■ Exercise:
Please edit the data below by changing every "counterclockwise" to "anticlockwise", leaving everything else unchanged.

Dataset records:
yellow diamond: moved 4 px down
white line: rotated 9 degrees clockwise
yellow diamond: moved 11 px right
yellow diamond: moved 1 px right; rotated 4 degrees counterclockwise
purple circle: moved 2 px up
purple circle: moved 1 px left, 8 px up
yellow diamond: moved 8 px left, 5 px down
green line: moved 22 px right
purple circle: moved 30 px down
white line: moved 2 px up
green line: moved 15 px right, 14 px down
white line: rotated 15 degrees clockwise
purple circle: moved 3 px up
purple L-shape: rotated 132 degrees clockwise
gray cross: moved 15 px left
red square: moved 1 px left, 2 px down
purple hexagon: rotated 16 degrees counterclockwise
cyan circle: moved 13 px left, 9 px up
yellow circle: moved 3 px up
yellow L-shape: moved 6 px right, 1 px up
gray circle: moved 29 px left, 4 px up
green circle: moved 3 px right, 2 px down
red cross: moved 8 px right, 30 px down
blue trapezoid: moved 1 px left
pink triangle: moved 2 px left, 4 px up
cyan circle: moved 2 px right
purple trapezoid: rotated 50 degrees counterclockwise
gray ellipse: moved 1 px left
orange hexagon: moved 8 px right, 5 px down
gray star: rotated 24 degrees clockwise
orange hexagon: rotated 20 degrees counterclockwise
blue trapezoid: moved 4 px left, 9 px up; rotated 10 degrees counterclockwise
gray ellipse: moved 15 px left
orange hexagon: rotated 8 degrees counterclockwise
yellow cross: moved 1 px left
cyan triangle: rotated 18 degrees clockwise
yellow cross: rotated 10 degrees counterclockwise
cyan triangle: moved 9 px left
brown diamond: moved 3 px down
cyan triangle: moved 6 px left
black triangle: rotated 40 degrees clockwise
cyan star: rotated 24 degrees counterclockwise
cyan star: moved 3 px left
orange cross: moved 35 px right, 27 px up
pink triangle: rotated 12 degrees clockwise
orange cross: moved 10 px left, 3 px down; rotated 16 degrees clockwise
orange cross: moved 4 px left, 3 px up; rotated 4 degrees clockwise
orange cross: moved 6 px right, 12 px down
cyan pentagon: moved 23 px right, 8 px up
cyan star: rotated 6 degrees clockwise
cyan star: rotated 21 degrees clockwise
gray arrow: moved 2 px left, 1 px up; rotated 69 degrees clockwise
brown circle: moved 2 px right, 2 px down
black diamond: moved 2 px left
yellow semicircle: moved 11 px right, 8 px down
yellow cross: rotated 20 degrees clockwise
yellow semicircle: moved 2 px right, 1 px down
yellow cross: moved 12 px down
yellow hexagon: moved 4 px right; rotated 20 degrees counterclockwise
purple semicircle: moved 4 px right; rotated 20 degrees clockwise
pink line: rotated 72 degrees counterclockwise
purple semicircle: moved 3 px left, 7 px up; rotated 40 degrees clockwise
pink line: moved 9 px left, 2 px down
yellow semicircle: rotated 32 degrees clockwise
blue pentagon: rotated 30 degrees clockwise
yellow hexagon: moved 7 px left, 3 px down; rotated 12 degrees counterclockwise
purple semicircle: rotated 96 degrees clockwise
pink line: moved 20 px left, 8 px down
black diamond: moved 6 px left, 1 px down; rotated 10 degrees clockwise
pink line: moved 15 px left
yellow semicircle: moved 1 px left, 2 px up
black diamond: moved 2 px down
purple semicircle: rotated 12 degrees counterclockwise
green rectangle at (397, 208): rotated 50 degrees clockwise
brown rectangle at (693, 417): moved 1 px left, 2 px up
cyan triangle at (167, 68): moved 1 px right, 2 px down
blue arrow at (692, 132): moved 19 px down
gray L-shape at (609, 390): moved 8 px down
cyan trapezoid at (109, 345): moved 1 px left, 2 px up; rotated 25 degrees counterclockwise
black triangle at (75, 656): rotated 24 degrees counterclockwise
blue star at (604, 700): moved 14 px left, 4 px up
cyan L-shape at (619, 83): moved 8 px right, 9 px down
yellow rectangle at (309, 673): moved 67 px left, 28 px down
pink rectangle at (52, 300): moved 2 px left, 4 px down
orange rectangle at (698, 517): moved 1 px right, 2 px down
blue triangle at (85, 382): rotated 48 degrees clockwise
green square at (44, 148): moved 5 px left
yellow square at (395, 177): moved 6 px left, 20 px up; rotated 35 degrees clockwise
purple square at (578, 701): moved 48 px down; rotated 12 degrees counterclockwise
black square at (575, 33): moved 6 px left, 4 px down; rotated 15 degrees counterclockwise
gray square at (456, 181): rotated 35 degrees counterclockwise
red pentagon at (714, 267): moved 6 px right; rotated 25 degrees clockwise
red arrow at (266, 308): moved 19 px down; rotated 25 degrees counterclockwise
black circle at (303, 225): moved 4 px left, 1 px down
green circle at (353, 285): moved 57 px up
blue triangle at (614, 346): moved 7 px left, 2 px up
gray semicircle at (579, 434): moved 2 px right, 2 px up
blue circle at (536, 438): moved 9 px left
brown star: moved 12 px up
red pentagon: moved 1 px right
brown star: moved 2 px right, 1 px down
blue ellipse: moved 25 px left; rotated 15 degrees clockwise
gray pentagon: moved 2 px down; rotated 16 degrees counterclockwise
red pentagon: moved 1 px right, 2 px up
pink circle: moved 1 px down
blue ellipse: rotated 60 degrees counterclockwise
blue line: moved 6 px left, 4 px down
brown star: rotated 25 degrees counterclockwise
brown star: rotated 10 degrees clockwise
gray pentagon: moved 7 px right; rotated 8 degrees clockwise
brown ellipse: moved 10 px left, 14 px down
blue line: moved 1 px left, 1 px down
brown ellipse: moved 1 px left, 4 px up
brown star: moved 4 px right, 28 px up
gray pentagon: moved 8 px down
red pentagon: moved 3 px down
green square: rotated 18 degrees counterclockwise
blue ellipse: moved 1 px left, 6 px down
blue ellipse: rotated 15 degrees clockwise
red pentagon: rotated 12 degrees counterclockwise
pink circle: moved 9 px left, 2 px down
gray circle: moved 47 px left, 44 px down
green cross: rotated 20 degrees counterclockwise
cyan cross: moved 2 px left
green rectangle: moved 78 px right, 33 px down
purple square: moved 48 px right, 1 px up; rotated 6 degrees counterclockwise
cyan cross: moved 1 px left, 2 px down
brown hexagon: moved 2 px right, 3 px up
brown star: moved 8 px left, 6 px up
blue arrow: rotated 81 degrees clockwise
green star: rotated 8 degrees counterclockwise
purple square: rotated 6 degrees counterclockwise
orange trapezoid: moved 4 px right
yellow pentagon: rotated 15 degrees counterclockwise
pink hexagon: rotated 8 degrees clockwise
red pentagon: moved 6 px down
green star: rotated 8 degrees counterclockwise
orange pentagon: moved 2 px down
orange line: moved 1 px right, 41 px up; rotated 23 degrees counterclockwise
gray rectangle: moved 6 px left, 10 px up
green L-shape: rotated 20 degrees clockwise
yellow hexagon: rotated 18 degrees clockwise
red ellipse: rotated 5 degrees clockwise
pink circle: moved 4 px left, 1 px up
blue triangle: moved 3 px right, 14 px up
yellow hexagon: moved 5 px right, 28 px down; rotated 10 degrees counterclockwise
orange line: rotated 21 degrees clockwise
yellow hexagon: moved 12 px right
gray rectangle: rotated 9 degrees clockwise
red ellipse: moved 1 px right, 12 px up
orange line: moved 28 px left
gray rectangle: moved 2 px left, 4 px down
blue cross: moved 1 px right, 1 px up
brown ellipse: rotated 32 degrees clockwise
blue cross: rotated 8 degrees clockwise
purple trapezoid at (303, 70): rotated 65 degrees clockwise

■ Solution below:
yellow diamond: moved 4 px down
white line: rotated 9 degrees clockwise
yellow diamond: moved 11 px right
yellow diamond: moved 1 px right; rotated 4 degrees anticlockwise
purple circle: moved 2 px up
purple circle: moved 1 px left, 8 px up
yellow diamond: moved 8 px left, 5 px down
green line: moved 22 px right
purple circle: moved 30 px down
white line: moved 2 px up
green line: moved 15 px right, 14 px down
white line: rotated 15 degrees clockwise
purple circle: moved 3 px up
purple L-shape: rotated 132 degrees clockwise
gray cross: moved 15 px left
red square: moved 1 px left, 2 px down
purple hexagon: rotated 16 degrees anticlockwise
cyan circle: moved 13 px left, 9 px up
yellow circle: moved 3 px up
yellow L-shape: moved 6 px right, 1 px up
gray circle: moved 29 px left, 4 px up
green circle: moved 3 px right, 2 px down
red cross: moved 8 px right, 30 px down
blue trapezoid: moved 1 px left
pink triangle: moved 2 px left, 4 px up
cyan circle: moved 2 px right
purple trapezoid: rotated 50 degrees anticlockwise
gray ellipse: moved 1 px left
orange hexagon: moved 8 px right, 5 px down
gray star: rotated 24 degrees clockwise
orange hexagon: rotated 20 degrees anticlockwise
blue trapezoid: moved 4 px left, 9 px up; rotated 10 degrees anticlockwise
gray ellipse: moved 15 px left
orange hexagon: rotated 8 degrees anticlockwise
yellow cross: moved 1 px left
cyan triangle: rotated 18 degrees clockwise
yellow cross: rotated 10 degrees anticlockwise
cyan triangle: moved 9 px left
brown diamond: moved 3 px down
cyan triangle: moved 6 px left
black triangle: rotated 40 degrees clockwise
cyan star: rotated 24 degrees anticlockwise
cyan star: moved 3 px left
orange cross: moved 35 px right, 27 px up
pink triangle: rotated 12 degrees clockwise
orange cross: moved 10 px left, 3 px down; rotated 16 degrees clockwise
orange cross: moved 4 px left, 3 px up; rotated 4 degrees clockwise
orange cross: moved 6 px right, 12 px down
cyan pentagon: moved 23 px right, 8 px up
cyan star: rotated 6 degrees clockwise
cyan star: rotated 21 degrees clockwise
gray arrow: moved 2 px left, 1 px up; rotated 69 degrees clockwise
brown circle: moved 2 px right, 2 px down
black diamond: moved 2 px left
yellow semicircle: moved 11 px right, 8 px down
yellow cross: rotated 20 degrees clockwise
yellow semicircle: moved 2 px right, 1 px down
yellow cross: moved 12 px down
yellow hexagon: moved 4 px right; rotated 20 degrees anticlockwise
purple semicircle: moved 4 px right; rotated 20 degrees clockwise
pink line: rotated 72 degrees anticlockwise
purple semicircle: moved 3 px left, 7 px up; rotated 40 degrees clockwise
pink line: moved 9 px left, 2 px down
yellow semicircle: rotated 32 degrees clockwise
blue pentagon: rotated 30 degrees clockwise
yellow hexagon: moved 7 px left, 3 px down; rotated 12 degrees anticlockwise
purple semicircle: rotated 96 degrees clockwise
pink line: moved 20 px left, 8 px down
black diamond: moved 6 px left, 1 px down; rotated 10 degrees clockwise
pink line: moved 15 px left
yellow semicircle: moved 1 px left, 2 px up
black diamond: moved 2 px down
purple semicircle: rotated 12 degrees anticlockwise
green rectangle at (397, 208): rotated 50 degrees clockwise
brown rectangle at (693, 417): moved 1 px left, 2 px up
cyan triangle at (167, 68): moved 1 px right, 2 px down
blue arrow at (692, 132): moved 19 px down
gray L-shape at (609, 390): moved 8 px down
cyan trapezoid at (109, 345): moved 1 px left, 2 px up; rotated 25 degrees anticlockwise
black triangle at (75, 656): rotated 24 degrees anticlockwise
blue star at (604, 700): moved 14 px left, 4 px up
cyan L-shape at (619, 83): moved 8 px right, 9 px down
yellow rectangle at (309, 673): moved 67 px left, 28 px down
pink rectangle at (52, 300): moved 2 px left, 4 px down
orange rectangle at (698, 517): moved 1 px right, 2 px down
blue triangle at (85, 382): rotated 48 degrees clockwise
green square at (44, 148): moved 5 px left
yellow square at (395, 177): moved 6 px left, 20 px up; rotated 35 degrees clockwise
purple square at (578, 701): moved 48 px down; rotated 12 degrees anticlockwise
black square at (575, 33): moved 6 px left, 4 px down; rotated 15 degrees anticlockwise
gray square at (456, 181): rotated 35 degrees anticlockwise
red pentagon at (714, 267): moved 6 px right; rotated 25 degrees clockwise
red arrow at (266, 308): moved 19 px down; rotated 25 degrees anticlockwise
black circle at (303, 225): moved 4 px left, 1 px down
green circle at (353, 285): moved 57 px up
blue triangle at (614, 346): moved 7 px left, 2 px up
gray semicircle at (579, 434): moved 2 px right, 2 px up
blue circle at (536, 438): moved 9 px left
brown star: moved 12 px up
red pentagon: moved 1 px right
brown star: moved 2 px right, 1 px down
blue ellipse: moved 25 px left; rotated 15 degrees clockwise
gray pentagon: moved 2 px down; rotated 16 degrees anticlockwise
red pentagon: moved 1 px right, 2 px up
pink circle: moved 1 px down
blue ellipse: rotated 60 degrees anticlockwise
blue line: moved 6 px left, 4 px down
brown star: rotated 25 degrees anticlockwise
brown star: rotated 10 degrees clockwise
gray pentagon: moved 7 px right; rotated 8 degrees clockwise
brown ellipse: moved 10 px left, 14 px down
blue line: moved 1 px left, 1 px down
brown ellipse: moved 1 px left, 4 px up
brown star: moved 4 px right, 28 px up
gray pentagon: moved 8 px down
red pentagon: moved 3 px down
green square: rotated 18 degrees anticlockwise
blue ellipse: moved 1 px left, 6 px down
blue ellipse: rotated 15 degrees clockwise
red pentagon: rotated 12 degrees anticlockwise
pink circle: moved 9 px left, 2 px down
gray circle: moved 47 px left, 44 px down
green cross: rotated 20 degrees anticlockwise
cyan cross: moved 2 px left
green rectangle: moved 78 px right, 33 px down
purple square: moved 48 px right, 1 px up; rotated 6 degrees anticlockwise
cyan cross: moved 1 px left, 2 px down
brown hexagon: moved 2 px right, 3 px up
brown star: moved 8 px left, 6 px up
blue arrow: rotated 81 degrees clockwise
green star: rotated 8 degrees anticlockwise
purple square: rotated 6 degrees anticlockwise
orange trapezoid: moved 4 px right
yellow pentagon: rotated 15 degrees anticlockwise
pink hexagon: rotated 8 degrees clockwise
red pentagon: moved 6 px down
green star: rotated 8 degrees anticlockwise
orange pentagon: moved 2 px down
orange line: moved 1 px right, 41 px up; rotated 23 degrees anticlockwise
gray rectangle: moved 6 px left, 10 px up
green L-shape: rotated 20 degrees clockwise
yellow hexagon: rotated 18 degrees clockwise
red ellipse: rotated 5 degrees clockwise
pink circle: moved 4 px left, 1 px up
blue triangle: moved 3 px right, 14 px up
yellow hexagon: moved 5 px right, 28 px down; rotated 10 degrees anticlockwise
orange line: rotated 21 degrees clockwise
yellow hexagon: moved 12 px right
gray rectangle: rotated 9 degrees clockwise
red ellipse: moved 1 px right, 12 px up
orange line: moved 28 px left
gray rectangle: moved 2 px left, 4 px down
blue cross: moved 1 px right, 1 px up
brown ellipse: rotated 32 degrees clockwise
blue cross: rotated 8 degrees clockwise
purple trapezoid at (303, 70): rotated 65 degrees clockwise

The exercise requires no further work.